• RECORD EXTRACTS:
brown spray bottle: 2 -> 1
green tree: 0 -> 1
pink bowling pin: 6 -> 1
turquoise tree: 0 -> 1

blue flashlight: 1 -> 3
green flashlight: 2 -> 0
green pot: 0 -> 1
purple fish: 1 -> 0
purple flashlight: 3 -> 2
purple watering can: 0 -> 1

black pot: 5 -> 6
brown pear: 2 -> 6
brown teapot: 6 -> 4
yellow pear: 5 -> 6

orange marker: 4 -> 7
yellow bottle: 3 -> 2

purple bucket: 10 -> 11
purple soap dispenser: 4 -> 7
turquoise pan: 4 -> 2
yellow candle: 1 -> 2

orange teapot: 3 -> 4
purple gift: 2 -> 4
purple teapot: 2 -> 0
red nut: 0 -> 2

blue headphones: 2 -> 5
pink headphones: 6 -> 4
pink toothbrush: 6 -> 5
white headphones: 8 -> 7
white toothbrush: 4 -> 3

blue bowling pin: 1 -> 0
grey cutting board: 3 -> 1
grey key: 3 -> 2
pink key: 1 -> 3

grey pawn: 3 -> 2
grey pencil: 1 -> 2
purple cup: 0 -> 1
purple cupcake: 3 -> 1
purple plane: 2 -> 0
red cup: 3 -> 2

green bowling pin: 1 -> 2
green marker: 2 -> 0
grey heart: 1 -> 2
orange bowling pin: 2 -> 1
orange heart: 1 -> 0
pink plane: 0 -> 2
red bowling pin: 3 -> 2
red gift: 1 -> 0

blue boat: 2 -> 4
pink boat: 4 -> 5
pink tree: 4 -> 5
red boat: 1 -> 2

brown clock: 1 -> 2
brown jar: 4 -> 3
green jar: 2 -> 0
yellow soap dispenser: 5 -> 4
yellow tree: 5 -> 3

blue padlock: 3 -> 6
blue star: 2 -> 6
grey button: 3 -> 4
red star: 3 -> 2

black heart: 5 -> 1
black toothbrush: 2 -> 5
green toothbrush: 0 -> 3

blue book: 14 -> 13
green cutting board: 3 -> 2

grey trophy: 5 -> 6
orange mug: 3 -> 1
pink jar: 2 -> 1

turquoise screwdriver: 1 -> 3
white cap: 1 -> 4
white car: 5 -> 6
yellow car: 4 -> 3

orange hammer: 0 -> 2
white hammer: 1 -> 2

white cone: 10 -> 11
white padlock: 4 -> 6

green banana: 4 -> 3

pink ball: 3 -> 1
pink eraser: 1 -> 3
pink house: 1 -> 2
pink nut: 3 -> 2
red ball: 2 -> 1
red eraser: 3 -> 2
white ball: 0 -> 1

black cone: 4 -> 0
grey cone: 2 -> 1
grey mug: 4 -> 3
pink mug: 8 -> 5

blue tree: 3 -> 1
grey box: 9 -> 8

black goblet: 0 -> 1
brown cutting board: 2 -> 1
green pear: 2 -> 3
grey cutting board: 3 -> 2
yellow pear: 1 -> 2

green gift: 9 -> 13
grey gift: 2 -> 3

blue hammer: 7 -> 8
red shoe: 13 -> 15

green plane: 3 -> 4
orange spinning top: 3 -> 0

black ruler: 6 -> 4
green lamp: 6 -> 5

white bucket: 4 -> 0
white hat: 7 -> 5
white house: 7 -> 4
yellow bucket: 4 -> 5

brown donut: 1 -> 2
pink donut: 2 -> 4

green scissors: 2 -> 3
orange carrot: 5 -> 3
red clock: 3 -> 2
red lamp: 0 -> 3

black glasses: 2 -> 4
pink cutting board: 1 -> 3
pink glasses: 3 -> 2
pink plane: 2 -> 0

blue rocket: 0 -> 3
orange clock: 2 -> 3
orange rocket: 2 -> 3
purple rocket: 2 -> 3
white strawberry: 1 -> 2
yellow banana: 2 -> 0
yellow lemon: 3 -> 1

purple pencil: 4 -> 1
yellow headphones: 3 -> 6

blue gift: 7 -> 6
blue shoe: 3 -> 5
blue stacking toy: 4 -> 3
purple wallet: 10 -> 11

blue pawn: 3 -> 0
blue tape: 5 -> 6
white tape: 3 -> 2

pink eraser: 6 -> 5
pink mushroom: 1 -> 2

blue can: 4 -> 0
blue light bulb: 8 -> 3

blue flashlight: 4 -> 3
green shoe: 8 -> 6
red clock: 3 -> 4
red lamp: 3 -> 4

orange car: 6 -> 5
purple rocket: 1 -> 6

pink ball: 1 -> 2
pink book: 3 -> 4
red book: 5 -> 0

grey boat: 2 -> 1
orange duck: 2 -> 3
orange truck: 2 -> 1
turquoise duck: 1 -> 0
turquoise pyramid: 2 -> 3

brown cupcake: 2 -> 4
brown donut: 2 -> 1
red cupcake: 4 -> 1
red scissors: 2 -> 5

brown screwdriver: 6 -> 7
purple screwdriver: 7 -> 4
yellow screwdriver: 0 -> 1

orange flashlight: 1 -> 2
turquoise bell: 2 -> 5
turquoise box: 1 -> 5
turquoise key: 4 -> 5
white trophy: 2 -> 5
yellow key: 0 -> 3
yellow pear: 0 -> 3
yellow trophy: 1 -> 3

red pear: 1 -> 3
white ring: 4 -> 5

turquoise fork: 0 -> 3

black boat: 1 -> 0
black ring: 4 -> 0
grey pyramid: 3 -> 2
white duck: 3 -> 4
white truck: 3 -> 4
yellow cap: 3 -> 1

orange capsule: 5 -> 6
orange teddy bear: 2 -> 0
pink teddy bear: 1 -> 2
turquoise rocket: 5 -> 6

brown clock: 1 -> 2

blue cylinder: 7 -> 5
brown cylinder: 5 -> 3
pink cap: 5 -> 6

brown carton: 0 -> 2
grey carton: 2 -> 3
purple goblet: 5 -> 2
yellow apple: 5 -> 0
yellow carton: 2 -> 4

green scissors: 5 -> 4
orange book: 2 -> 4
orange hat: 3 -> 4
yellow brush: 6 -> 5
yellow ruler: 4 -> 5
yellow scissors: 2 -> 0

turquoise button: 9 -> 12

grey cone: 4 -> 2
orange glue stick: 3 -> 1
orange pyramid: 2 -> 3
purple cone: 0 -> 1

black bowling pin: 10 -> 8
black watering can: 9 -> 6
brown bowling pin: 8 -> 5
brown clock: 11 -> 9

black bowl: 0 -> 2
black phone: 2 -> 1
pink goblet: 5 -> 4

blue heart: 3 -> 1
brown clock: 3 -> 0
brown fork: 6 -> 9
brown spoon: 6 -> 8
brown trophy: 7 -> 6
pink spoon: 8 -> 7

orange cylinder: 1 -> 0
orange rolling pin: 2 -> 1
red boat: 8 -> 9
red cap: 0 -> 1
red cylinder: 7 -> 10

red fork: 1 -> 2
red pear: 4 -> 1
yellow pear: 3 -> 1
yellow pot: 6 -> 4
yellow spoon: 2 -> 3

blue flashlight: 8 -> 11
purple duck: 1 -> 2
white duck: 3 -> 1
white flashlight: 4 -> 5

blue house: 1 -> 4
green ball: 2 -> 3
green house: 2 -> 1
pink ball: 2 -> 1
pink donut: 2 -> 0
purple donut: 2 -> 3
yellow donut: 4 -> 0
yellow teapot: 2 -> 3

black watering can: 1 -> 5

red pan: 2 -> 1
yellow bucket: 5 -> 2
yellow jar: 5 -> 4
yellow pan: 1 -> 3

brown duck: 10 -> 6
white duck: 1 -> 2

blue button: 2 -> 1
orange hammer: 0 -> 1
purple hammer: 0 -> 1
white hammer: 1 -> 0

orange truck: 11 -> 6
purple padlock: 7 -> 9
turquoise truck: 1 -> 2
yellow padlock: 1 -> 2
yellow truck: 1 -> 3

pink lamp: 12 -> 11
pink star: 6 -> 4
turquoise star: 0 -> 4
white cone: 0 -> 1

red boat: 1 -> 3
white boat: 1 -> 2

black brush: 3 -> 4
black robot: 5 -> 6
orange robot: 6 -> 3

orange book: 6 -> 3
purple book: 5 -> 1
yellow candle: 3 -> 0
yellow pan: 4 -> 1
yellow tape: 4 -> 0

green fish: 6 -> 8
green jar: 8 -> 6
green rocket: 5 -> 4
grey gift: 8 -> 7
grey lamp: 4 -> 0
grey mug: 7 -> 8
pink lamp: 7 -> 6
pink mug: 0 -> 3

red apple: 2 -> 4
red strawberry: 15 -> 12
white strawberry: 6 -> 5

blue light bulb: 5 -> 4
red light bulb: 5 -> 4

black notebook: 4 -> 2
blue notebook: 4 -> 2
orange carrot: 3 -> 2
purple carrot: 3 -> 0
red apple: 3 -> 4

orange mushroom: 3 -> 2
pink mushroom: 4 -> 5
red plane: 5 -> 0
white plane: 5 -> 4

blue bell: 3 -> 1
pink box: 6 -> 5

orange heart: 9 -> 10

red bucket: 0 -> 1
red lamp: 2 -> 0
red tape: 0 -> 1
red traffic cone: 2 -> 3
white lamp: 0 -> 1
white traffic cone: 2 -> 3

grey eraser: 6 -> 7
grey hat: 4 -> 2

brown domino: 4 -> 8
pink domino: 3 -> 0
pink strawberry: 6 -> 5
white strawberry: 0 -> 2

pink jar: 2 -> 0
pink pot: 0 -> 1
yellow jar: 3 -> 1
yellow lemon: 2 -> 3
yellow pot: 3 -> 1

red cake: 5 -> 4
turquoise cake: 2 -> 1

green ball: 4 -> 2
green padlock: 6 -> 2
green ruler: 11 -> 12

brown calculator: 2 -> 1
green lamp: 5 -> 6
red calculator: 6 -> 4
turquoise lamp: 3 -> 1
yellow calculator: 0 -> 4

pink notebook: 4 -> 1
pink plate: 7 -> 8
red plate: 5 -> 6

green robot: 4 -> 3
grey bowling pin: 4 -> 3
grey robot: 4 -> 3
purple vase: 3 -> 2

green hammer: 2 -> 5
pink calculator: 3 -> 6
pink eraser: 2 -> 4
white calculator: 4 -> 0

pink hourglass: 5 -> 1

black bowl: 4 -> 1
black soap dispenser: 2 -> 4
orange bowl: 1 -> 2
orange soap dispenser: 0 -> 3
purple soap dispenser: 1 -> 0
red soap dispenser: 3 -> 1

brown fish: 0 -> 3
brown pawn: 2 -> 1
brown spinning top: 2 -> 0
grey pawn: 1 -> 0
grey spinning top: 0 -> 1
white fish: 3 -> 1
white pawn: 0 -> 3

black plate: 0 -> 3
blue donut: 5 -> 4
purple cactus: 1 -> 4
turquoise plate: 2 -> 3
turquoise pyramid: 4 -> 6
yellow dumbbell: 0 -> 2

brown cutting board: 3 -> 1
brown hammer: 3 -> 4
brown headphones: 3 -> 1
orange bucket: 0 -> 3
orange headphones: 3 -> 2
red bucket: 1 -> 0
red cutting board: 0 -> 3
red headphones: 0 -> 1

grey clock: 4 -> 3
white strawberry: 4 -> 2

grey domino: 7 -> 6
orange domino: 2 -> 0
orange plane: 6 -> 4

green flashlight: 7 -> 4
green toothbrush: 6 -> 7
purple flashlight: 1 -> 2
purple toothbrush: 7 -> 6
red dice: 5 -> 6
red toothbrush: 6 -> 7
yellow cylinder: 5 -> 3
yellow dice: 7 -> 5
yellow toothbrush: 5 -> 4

• WORK REQUIRED:
Everything starting at the line containing "red fork: 1 -> 2" and ending at the line containing "orange robot: 6 -> 3" in the records above should be repeated exactly, and only that.

• YOUR RESPONSE:
red fork: 1 -> 2
red pear: 4 -> 1
yellow pear: 3 -> 1
yellow pot: 6 -> 4
yellow spoon: 2 -> 3

blue flashlight: 8 -> 11
purple duck: 1 -> 2
white duck: 3 -> 1
white flashlight: 4 -> 5

blue house: 1 -> 4
green ball: 2 -> 3
green house: 2 -> 1
pink ball: 2 -> 1
pink donut: 2 -> 0
purple donut: 2 -> 3
yellow donut: 4 -> 0
yellow teapot: 2 -> 3

black watering can: 1 -> 5

red pan: 2 -> 1
yellow bucket: 5 -> 2
yellow jar: 5 -> 4
yellow pan: 1 -> 3

brown duck: 10 -> 6
white duck: 1 -> 2

blue button: 2 -> 1
orange hammer: 0 -> 1
purple hammer: 0 -> 1
white hammer: 1 -> 0

orange truck: 11 -> 6
purple padlock: 7 -> 9
turquoise truck: 1 -> 2
yellow padlock: 1 -> 2
yellow truck: 1 -> 3

pink lamp: 12 -> 11
pink star: 6 -> 4
turquoise star: 0 -> 4
white cone: 0 -> 1

red boat: 1 -> 3
white boat: 1 -> 2

black brush: 3 -> 4
black robot: 5 -> 6
orange robot: 6 -> 3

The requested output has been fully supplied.